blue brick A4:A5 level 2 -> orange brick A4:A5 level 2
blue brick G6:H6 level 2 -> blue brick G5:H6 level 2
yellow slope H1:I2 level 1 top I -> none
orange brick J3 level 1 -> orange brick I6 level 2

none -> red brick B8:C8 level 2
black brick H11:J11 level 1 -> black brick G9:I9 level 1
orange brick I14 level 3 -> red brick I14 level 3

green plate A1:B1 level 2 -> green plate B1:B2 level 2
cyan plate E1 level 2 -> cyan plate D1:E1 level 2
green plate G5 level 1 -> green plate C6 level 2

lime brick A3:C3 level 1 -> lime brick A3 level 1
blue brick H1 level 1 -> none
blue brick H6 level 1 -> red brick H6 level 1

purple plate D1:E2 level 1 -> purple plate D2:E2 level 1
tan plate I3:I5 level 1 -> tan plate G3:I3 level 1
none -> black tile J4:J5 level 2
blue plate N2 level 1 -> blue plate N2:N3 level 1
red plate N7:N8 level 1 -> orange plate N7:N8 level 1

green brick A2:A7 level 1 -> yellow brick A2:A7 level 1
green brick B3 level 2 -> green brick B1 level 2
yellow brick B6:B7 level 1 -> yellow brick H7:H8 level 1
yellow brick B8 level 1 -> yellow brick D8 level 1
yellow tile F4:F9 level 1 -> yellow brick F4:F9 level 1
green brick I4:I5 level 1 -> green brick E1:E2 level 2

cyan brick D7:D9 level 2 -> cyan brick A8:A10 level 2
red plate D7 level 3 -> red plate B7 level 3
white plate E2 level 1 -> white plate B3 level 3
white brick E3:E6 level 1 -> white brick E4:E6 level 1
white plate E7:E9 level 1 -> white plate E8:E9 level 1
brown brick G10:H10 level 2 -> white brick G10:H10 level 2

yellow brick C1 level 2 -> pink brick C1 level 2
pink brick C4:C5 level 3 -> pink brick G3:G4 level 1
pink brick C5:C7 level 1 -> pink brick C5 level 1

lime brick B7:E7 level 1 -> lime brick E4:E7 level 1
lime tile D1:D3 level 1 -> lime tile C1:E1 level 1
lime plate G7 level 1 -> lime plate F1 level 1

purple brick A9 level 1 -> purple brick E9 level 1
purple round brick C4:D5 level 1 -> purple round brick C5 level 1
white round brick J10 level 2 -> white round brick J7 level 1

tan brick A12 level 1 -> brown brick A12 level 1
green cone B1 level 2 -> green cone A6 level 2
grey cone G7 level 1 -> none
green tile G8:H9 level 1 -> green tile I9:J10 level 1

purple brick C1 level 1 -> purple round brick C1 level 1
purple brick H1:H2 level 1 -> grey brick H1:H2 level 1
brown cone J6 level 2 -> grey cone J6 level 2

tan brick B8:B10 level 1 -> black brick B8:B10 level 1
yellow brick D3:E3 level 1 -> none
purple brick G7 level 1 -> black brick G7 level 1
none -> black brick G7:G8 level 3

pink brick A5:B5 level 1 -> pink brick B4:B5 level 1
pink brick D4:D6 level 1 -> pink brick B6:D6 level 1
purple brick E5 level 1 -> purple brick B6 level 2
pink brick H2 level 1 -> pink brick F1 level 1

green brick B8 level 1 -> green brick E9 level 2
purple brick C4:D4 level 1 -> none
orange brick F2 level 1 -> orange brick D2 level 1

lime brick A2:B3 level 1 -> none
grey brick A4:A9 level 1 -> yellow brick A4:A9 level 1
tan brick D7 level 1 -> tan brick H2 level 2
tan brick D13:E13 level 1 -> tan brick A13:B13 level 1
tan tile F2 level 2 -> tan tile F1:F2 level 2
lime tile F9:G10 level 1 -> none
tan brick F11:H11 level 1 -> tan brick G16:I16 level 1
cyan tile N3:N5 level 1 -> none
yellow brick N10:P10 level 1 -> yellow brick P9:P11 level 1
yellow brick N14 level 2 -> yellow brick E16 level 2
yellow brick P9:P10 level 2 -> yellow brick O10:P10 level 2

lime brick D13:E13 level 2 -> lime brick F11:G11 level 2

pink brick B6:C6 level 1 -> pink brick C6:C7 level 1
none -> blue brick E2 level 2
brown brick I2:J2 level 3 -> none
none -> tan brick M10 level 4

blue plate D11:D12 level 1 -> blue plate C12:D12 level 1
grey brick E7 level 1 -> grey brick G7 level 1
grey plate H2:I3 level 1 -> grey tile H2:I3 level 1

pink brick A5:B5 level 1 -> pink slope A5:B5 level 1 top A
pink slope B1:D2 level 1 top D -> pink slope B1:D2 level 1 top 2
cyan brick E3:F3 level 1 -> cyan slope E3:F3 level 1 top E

==*==

- [REQUIRED WORK]: Please print the records above exactly from their first line. End with the line containing "orange brick I14", and include it.

- [WORKED SOLUTION]:
blue brick A4:A5 level 2 -> orange brick A4:A5 level 2
blue brick G6:H6 level 2 -> blue brick G5:H6 level 2
yellow slope H1:I2 level 1 top I -> none
orange brick J3 level 1 -> orange brick I6 level 2

none -> red brick B8:C8 level 2
black brick H11:J11 level 1 -> black brick G9:I9 level 1
orange brick I14 level 3 -> red brick I14 level 3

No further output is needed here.